[Records provided]
--- BEGIN ---

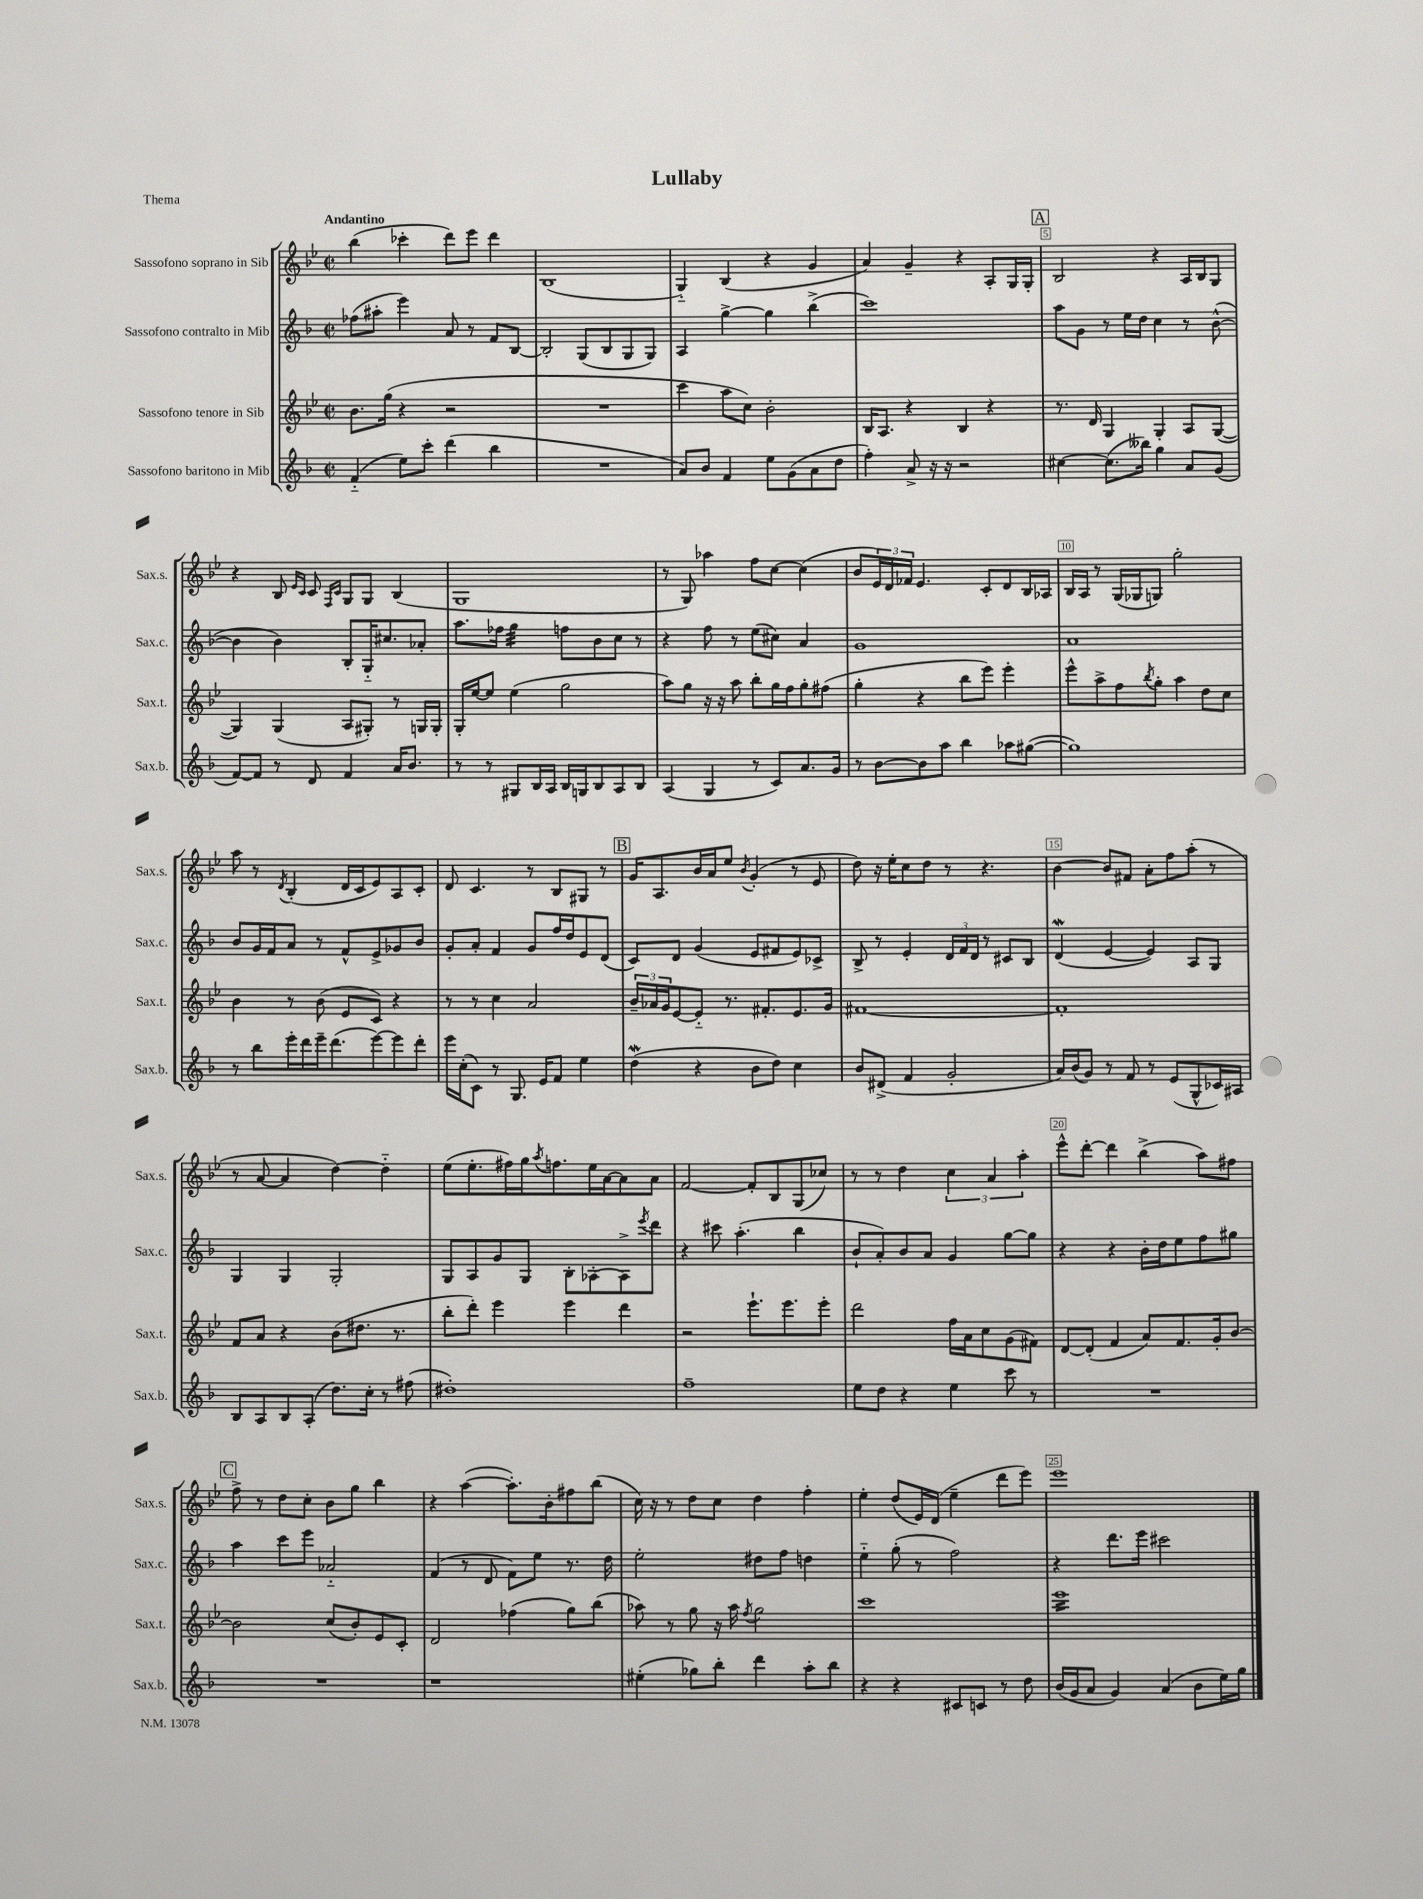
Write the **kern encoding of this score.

**kern	**kern	**kern	**kern
*part4	*part3	*part2	*part1
*staff4	*staff3	*staff2	*staff1
*I"Sassofono baritono in Mib	*I"Sassofono tenore in Sib	*I"Sassofono contralto in Mib	*I"Sassofono soprano in Sib
*I'Sax.b.	*I'Sax.t.	*I'Sax.c.	*I'Sax.s.
*clefG2	*clefG2	*clefG2	*clefG2
*k[b-]	*k[b-e-]	*k[b-]	*k[b-e-]
*M2/2	*M2/2	*M2/2	*M2/2
*met(c|)	*met(c|)	*met(c|)	*met(c|)
=1	=1	=1	=1
!	!	!	!LO:TX:a:B:t=Andantino
(4f/	8.b-\L	(8ff-X\L	(4bb-\
.	.	8aa#X'\J	.
.	(16gg\Jk	.	.
8ee\L)	4r	4eee\)	4ccc-X'\
8ccc'\J	.	.	.
(4ddd\	2r	8a/	8ddd\L)
.	.	8r	8eee-\J
4bb-\	.	8f/L	4ddd\
.	.	[8B-/J	.
=2	=2	=2	=2
1r	1r	2B-'/]	(1B-
.	.	(8G/L	.
.	.	8B-/	.
.	.	8G/	.
.	.	8G/J)	.
=3	=3	=3	=3
8a/L)	4ccc\	4A/	4G/)
8b-/J	.	.	.
4f/	8aa\L	[4gg^\	(4B-/
.	8cc\J)	.	.
8ee\L	2b-'\	4gg\]	4r
(8g\	.	.	.
8a\	.	(4bb-^\	4g/
8dd\J	.	.	.
=4	=4	=4	=4
4ff'\)	16B-/KL	1ccc)	4a/)
.	8.A/J	.	.
8a^/	4r	.	4g~/
16r	.	.	.
16r	.	.	.
2r	4B-/	.	4r
.	4r	.	8A'/L
.	.	.	16G/L
.	.	.	16G'/JJ
!!LO:REH:place=s1:t=A
=5	=5	=5	=5
[4cc#X\	8.r	8aa\L	2B-/
.	.	8g\J	.
.	16d/	.	.
(8.cc#\L]	4G/	8r	.
.	.	16ee\LL	.
16bb--X\Jk)	.	16dd\JJ	.
4gg\	4G'/	4cc\	4r
8a/L	8A/L	8r	16A/LL
.	.	.	16B-/J
(8g/J	([8G/J	([8b-^^\	8G/J
!!LO:LB:g=z
=6	=6	=6	=6
[8f/L)	4G/])	4b-\]	4r
8f/J]	.	.	.
8r	(4G/	4b-\)	8B-/
.	.	.	16qqe-/LL
.	.	.	16qqc/JJ
8d/	.	.	8c/
.	.	.	16qqF/LL
.	.	.	16qqc/JJ
4f/	8A/L	8B-'/L	8G/L
.	8G#X'/J)	16G/K	8G/J
.	.	8.cc#X/	.
16a/KL	8r	.	(4B-/
8.b-/J	.	.	.
.	16Gn/LL	8a-X'/J	.
.	16G'/JJ	.	.
=7	=7	=7	=7
8r	16G'/LL	8.aa\L	1G
.	[16ee-/J	.	.
8r	8ee-/J]	.	.
.	.	16ff-X\Jk	.
*	*	*tremolo	*
8G#X/L	(4ee-\	32gg\LLL	.
.	.	32gg\	.
.	.	32gg\	.
.	.	32gg\	.
16B-/L	.	32gg\	.
.	.	32gg\	.
16A/JJ	.	32gg\	.
.	.	32gg\JJJ	.
*	*	*Xtremolo	*
16B-/LL	2gg\	8ffn\L	.
16Gn/J	.	.	.
8B-/	.	8b-\	.
8A/	.	8cc\J	.
8B-/J	.	8r	.
=8	=8	=8	=8
(4A/	8aa\L)	4r	8r
.	8gg\J	.	8G/)
4G/	16r	8ff\	4aa-X\
.	16r	.	.
.	8aa\	8r	.
8r	8bb-'\L	(8ee\L	8ff\L
8c/L)	16gg\L	8cc#X\J)	[8cc\J
.	16ff\J	.	.
8.a/	8gg'\	4a/	(4cc\]
.	(8ff#X\J	.	.
16g/Jk	.	.	.
=9	=9	=9	=9
8r	4gg'\	1g	8b-/L
[8b-\L	.	.	24e-/L)
.	.	.	24d/
.	.	.	24f-X/JJ
8b-\]	4r	.	4.e-/
8aa\J	.	.	.
4bb-\	8bb-\L	.	.
.	8eee-\J)	.	8c'/L
8aa-X\L	4eee-'\	.	8d/
([8gg#X\J	.	.	16B-/L
.	.	.	16A-X/JJ
=10	=10	=10	=10
1gg#])	8eee-^^\L	1a	16B-/LL
.	.	.	16A/JJ
.	8aa^\	.	8r
.	8ff\	.	(16G/LL
.	.	.	16G-X/J
.	8qbb-/	.	.
.	8gg'\J	.	8Gn/J)
.	4aa\	.	2gg'\
.	8dd\L	.	.
.	8cc\J	.	.
!!LO:LB:g=z
=11	=11	=11	=11
8r	4b-\	8b-/L	8aa\
8bb-\L	.	16g/L	8r
.	.	16f/J	.
.	.	.	8qd/
16eee'\L	8r	8a/J	(4B-'/
16ddd\	.	.	.
16eee~\J	(8b-\	8r	.
(8.ddd\	.	.	.
.	8e-/L	8f^^/L	16d/LL
.	.	.	16c/J
[8eee\)	8c/J)	8e^/	8e-/)
8eee\]	4r	8g-X/	8A/
8ddd'\J	.	8b-/J	8c'/J
=12	=12	=12	=12
16eee\LL	8r	8g'/L	8d/
(16cc'\J	.	.	.
8c\J)	8r	8a'/J	4.c/
8r	4cc\	4f/	.
8.G/	.	.	.
.	2a/	8g/L	8r
16e/KL	.	.	.
8f/J	.	16ff/L	8B-/L
.	.	16dd/J	.
4ee\	.	8e/	8G#X/J
.	.	(8d/J	8r
!!LO:REH:place=s1:t=B
=13	=13	=13	=13
(4ddW\	24b-~/LL	8c/L)	16g/KL
.	24a-X/	.	.
.	.	.	8.A/
.	24g/J	.	.
.	[8e-/	8d/J	.
4r	8e-/J]	(4g/	16b-/L
.	.	.	16a/J
.	8.r	.	8ee-/J
.	.	.	8qb-/
8b-\L	.	8e/L	(4g'/
.	8.f#X'/L	.	.
8dd\J)	.	8f#X/	.
4cc\	8.e-/	8e/)	8r
.	.	8c-X^/J	8e-/
.	16g/Jk	.	.
=14	=14	=14	=14
8b-/L	[1f#X	8B-^/	8dd\)
(8d#X^/J	.	8r	16r
.	.	.	16ee-'\KL
4f/	.	4e'/	8cc\
.	.	.	8dd\J
2g'/	.	24d/LL	8r
.	.	24f/	.
.	.	24d/JJ	.
.	.	8r	4.r
.	.	8c#X/L	.
.	.	8B-/J	.
=15	=15	=15	=15
16a/LL)	1f#']	(4dW/	[4b-\
(16b-/J	.	.	.
8g/J)	.	.	.
8r	.	[4e/	8b-/L]
8f/	.	.	8f#X/J
8r	.	4e/])	8a'\L
(8e/L	.	.	8ff\
8G^^/	.	8A/L	(8aa'\J
16c-X/L)	.	8G/J	8r
16A#X/JJ	.	.	.
!!LO:LB:g=z
=16	=16	=16	=16
8B-/L	8f/L	4G/	8r
8A/	8a/J	.	[8a/
8B-/	4r	4G/	4a/]
(8A'/J	.	.	.
8.dd\L)	(8b-\L	2G'/	[4dd\)
.	8.dd#X\J	.	.
16cc'\Jk	.	.	.
8r	.	.	4dd\]
.	8.r	.	.
(8ff#X\	.	.	.
=17	=17	=17	=17
1dd#X')	8bb-'\L	8G/L	(8ee-\L
.	8ddd'\J)	8A/	8.ee-'\
.	4eee-\	8g/	.
.	.	.	16ff#X\L)
.	.	8G/J	16gg\J
.	.	.	8qaa/
.	.	.	8.ffn\
.	4eee-\	8B-'\L	.
.	.	[8A-X'\	16ee-\L
.	.	.	[16a\J
.	4ddd\	8A-^\]	8a\]
.	.	8qeee/	.
.	.	8ddd\J	8a\J
=18	=18	=18	=18
1ff~	2r	4r	[2f/
.	.	8ccc#X\	.
.	.	(4.aa'\	.
.	8.eee-`\L	.	8f'/L]
.	.	.	8B-/
.	8.eee-\	.	.
.	.	4bb-\	(8G/
.	8eee-'\J	.	8cc-X/J)
=19	=19	=19	=19
8ee\L	2ddd\	8b-`/L	8r
8dd\J	.	8a'/)	8r
4r	.	8b-/	4dd\
.	.	8a/J	.
4ee\	16ff\LL	4g/	6cc\
.	16a\J	.	.
.	8cc\	.	.
.	.	.	6a/
8ccc\	(8g\	[8gg\L	.
.	.	.	6aa'\
8r	8f#X\J)	8gg\J]	.
=20	=20	=20	=20
1r	[8d/L	4r	8eee-^^\L
.	(8d'/J]	.	[8ddd'\J
.	4f/	4r	4ddd\]
.	8a/L)	16b-'\LL	(4bb-^\
.	.	16dd\J	.
.	8.f/	8ee\	.
.	.	8ff\	8aa\L)
.	16g'/k	.	.
.	[8b-/J	8gg#X\J	8ff#X\J
!!LO:LB:g=z
!!LO:REH:place=s1:t=C
=21	=21	=21	=21
1r	2b-\]	4aa\	8ff^\
.	.	.	8r
.	.	8ccc\L	8dd\L
.	.	8eee\J	8cc'\J
.	(8cc/L	2a-X/	8b-\L
.	8b-'/)	.	8gg\J
.	8e-/	.	4bb-\
.	8c'/J	.	.
=22	=22	=22	=22
1r	2d/	(4f/	4r
.	.	8r	([4aa\
.	.	8d/	.
.	(4ff-X\	8f\L)	8.aa'\L])
.	.	8ee\J	.
.	.	.	16b-'\k
.	8gg\L)	8.r	8ff#X\
.	(8bb-\J	.	(8bb-\J
.	.	16dd\	.
=23	=23	=23	=23
(4ee#X'\	8aa-X\)	2ee'\	16cc\)
.	.	.	16r
.	8r	.	8r
8gg-X\L)	8gg\	.	8dd\L
8bb-'\J	16r	.	8cc\J
.	16aa-\	.	.
.	8qff/	.	.
4ddd\	2gg\	8dd#X\L	4dd\
.	.	8ff\J	.
8aa'\L	.	4ddn\	4ff'\
8bb-\J	.	.	.
=24	=24	=24	=24
4r	1ccc	4ee\	4ee-'\
4r	.	(8gg'\	(8dd/L
.	.	8r	16e-/L)
.	.	.	(16d/JJ
8c#X/L	.	2ff\)	4ee-~\
8cn/J	.	.	.
8r	.	.	8ddd\L
8dd\	.	.	8eee-\J)
=25	=25	=25	=25
*	*tremolo	*	*
(16b-/LL	16eee-LL	4r	1eee-
16g/J	16eee-	.	.
8a/J	16eee-	.	.
.	16eee-	.	.
4g/)	16eee-	8.ddd\L	.
.	16eee-	.	.
.	16eee-	.	.
.	16eee-	16eee\Jk	.
(4a/	16eee-	2ccc#X\	.
.	16eee-	.	.
.	16eee-	.	.
.	16eee-	.	.
8b-\L	16eee-	.	.
.	16eee-	.	.
16ee\L)	16eee-	.	.
16gg\JJ	16eee-JJ	.	.
*	*Xtremolo	*	*
==	==	==	==
*-	*-	*-	*-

--- END ---

[Task prompt]
Count the lines of the records above that contain the string "kern", matching case exactly, and give only the number.

[Solution to the exercise]
2